Per-category count data

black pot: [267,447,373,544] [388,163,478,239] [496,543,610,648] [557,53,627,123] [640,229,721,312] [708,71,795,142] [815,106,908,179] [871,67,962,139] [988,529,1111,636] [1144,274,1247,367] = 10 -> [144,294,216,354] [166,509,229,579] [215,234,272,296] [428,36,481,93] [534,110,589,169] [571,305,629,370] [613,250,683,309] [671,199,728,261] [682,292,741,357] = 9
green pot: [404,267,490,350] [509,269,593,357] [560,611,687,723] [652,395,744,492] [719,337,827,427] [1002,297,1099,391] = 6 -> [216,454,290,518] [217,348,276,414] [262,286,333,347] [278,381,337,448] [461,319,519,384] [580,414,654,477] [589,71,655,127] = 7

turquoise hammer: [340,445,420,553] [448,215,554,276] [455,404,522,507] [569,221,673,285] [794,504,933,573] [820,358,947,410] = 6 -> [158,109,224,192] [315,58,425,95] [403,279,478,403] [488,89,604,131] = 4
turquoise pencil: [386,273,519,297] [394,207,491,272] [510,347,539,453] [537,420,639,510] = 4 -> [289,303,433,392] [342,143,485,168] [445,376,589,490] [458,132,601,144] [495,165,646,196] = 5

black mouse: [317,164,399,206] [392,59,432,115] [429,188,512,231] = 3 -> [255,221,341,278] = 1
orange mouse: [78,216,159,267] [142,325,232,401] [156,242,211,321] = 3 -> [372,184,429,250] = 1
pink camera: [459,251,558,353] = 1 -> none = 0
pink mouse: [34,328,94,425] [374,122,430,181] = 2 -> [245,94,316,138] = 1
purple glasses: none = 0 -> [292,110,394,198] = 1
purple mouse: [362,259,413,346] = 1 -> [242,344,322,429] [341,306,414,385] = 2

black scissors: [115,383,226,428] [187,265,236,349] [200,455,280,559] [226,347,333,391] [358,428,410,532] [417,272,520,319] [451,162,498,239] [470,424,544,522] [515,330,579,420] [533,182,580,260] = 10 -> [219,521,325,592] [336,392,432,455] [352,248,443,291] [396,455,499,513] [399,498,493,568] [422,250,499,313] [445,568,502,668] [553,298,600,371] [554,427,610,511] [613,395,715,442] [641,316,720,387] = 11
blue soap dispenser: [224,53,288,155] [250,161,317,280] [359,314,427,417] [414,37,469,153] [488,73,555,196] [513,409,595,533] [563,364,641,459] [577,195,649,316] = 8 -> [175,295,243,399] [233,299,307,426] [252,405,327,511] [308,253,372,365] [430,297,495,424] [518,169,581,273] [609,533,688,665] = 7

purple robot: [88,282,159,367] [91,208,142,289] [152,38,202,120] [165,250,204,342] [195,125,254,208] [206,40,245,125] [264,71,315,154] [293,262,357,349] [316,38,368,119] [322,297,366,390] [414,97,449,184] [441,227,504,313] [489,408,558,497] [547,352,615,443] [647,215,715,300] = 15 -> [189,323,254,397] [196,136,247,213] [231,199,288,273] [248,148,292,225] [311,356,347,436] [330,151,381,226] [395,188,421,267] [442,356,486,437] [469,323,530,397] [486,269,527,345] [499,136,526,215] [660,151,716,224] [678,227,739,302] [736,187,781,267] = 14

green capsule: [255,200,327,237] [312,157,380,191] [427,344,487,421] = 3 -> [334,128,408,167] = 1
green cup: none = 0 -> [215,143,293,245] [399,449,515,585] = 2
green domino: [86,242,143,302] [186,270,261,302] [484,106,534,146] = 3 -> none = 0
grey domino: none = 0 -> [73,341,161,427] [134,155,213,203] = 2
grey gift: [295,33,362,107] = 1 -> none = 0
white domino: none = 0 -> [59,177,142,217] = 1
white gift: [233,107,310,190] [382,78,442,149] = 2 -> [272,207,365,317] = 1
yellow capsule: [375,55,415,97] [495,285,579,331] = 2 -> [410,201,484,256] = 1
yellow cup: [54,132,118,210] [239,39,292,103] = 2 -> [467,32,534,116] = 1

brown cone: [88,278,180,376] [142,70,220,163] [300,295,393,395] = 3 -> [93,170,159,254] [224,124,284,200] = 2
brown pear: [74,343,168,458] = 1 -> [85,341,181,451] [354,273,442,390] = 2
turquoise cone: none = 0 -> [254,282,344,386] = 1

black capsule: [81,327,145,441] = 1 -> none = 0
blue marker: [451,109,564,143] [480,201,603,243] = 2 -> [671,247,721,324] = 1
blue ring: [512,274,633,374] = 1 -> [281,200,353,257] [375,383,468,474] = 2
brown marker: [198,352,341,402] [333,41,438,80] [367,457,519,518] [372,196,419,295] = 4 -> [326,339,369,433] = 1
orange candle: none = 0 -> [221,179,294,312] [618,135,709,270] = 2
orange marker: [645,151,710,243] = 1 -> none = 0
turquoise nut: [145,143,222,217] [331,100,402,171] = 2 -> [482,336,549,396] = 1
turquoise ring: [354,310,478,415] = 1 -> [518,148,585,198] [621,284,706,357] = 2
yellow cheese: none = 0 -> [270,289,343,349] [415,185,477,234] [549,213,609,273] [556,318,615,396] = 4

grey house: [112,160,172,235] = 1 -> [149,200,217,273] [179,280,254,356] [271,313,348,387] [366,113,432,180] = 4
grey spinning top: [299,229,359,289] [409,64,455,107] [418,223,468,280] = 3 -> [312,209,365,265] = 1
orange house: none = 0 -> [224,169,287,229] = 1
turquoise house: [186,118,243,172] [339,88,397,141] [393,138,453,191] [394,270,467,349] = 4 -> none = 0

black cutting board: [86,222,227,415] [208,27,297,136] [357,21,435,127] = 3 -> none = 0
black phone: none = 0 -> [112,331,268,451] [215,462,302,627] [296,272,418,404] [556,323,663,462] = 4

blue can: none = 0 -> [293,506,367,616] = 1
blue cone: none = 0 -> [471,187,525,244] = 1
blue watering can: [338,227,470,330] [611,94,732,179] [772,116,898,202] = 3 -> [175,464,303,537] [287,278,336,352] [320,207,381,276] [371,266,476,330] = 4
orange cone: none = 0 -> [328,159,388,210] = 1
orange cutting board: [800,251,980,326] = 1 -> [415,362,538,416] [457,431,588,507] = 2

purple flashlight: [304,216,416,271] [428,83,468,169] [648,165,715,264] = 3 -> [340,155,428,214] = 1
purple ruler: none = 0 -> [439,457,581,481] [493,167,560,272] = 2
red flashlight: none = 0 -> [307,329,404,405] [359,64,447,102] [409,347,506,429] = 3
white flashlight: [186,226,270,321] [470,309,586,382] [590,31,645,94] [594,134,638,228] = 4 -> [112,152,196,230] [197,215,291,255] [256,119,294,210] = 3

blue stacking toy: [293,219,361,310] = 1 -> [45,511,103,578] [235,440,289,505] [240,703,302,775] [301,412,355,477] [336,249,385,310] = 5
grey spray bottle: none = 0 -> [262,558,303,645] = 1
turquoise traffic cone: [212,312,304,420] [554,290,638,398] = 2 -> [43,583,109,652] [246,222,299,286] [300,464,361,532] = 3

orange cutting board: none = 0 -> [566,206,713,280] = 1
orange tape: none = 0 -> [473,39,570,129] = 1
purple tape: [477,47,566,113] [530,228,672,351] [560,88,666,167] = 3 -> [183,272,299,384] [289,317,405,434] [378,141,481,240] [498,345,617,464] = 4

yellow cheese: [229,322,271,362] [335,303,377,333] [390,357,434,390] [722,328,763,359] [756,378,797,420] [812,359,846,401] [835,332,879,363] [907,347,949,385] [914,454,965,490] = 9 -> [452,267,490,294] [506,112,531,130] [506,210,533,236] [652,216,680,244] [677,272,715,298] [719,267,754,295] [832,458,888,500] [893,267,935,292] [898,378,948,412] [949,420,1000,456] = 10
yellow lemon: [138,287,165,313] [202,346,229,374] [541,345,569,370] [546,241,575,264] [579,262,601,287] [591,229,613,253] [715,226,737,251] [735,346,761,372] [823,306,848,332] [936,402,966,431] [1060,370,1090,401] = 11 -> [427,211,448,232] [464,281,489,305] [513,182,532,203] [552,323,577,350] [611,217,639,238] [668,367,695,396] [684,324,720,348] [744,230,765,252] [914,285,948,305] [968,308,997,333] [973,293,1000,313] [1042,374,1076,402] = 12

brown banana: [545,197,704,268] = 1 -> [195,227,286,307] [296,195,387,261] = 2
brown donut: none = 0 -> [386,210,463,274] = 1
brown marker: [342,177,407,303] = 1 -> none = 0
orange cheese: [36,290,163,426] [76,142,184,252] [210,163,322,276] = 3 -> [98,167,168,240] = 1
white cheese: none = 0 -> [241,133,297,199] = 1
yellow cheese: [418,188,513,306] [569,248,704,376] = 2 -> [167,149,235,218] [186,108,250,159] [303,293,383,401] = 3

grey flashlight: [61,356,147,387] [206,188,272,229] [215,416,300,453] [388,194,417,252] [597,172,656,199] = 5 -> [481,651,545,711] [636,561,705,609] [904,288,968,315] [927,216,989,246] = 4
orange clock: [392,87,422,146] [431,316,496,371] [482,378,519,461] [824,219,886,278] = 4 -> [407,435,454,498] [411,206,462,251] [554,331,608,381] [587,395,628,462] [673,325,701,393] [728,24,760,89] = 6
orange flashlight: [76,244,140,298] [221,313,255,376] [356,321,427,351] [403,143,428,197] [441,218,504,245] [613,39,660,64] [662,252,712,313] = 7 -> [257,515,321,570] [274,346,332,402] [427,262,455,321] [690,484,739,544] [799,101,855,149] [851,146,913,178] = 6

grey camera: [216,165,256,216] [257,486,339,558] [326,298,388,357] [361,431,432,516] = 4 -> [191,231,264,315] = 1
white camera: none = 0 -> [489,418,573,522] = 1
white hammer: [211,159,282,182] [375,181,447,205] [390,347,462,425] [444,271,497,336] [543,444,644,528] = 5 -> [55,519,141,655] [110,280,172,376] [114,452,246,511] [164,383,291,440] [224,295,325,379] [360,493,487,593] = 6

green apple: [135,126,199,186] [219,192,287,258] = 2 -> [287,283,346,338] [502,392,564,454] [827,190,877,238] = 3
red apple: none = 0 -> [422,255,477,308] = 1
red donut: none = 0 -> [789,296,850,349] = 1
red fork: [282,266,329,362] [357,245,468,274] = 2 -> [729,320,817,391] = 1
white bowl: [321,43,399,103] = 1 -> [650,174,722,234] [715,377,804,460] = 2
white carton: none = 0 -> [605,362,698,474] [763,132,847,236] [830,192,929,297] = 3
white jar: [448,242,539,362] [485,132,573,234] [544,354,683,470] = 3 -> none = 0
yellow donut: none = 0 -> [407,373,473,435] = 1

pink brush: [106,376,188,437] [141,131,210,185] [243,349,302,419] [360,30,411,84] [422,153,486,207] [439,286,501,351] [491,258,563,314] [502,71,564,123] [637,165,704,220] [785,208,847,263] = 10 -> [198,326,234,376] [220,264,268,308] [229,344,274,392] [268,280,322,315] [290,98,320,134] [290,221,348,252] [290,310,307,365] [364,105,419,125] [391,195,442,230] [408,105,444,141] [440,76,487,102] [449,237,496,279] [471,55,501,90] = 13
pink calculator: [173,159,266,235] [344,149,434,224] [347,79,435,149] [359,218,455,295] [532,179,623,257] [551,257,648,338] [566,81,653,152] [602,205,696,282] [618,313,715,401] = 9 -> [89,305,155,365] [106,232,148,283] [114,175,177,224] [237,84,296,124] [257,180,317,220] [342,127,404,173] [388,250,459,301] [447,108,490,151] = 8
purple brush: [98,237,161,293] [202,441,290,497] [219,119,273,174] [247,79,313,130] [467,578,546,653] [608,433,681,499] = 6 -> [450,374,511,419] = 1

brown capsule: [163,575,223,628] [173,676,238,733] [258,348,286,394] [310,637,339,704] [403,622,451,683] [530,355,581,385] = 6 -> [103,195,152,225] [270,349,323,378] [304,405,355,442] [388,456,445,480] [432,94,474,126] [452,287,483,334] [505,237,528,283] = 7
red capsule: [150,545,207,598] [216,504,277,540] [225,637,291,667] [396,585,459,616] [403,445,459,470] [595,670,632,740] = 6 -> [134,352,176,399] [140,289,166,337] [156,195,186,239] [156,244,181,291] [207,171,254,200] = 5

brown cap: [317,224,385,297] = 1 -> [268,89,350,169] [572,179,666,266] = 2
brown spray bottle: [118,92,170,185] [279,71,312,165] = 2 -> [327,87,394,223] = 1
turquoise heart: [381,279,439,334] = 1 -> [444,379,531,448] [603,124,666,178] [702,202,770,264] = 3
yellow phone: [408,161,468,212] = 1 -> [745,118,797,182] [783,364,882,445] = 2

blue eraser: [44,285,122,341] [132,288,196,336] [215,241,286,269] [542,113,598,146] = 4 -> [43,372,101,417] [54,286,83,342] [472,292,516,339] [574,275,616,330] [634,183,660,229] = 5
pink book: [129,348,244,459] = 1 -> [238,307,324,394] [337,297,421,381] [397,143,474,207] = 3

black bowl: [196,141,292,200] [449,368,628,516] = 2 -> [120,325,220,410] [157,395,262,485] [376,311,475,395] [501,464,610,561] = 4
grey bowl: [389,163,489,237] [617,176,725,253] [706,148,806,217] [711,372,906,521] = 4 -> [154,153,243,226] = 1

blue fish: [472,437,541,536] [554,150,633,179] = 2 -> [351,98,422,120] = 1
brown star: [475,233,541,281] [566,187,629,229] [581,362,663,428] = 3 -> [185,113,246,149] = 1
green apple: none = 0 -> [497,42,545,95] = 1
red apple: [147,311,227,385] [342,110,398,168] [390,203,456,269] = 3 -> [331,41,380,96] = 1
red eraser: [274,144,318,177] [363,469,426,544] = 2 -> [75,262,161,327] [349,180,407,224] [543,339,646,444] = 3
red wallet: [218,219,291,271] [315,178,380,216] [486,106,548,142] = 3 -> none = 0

Task requirements:
Retype only this portion of the data above: the line containing "pink calculator: [173,159,266,235]", the line containing "purple brush: [98,237,161,293]", and all lines between them, exactly.

Problem solution:
pink calculator: [173,159,266,235] [344,149,434,224] [347,79,435,149] [359,218,455,295] [532,179,623,257] [551,257,648,338] [566,81,653,152] [602,205,696,282] [618,313,715,401] = 9 -> [89,305,155,365] [106,232,148,283] [114,175,177,224] [237,84,296,124] [257,180,317,220] [342,127,404,173] [388,250,459,301] [447,108,490,151] = 8
purple brush: [98,237,161,293] [202,441,290,497] [219,119,273,174] [247,79,313,130] [467,578,546,653] [608,433,681,499] = 6 -> [450,374,511,419] = 1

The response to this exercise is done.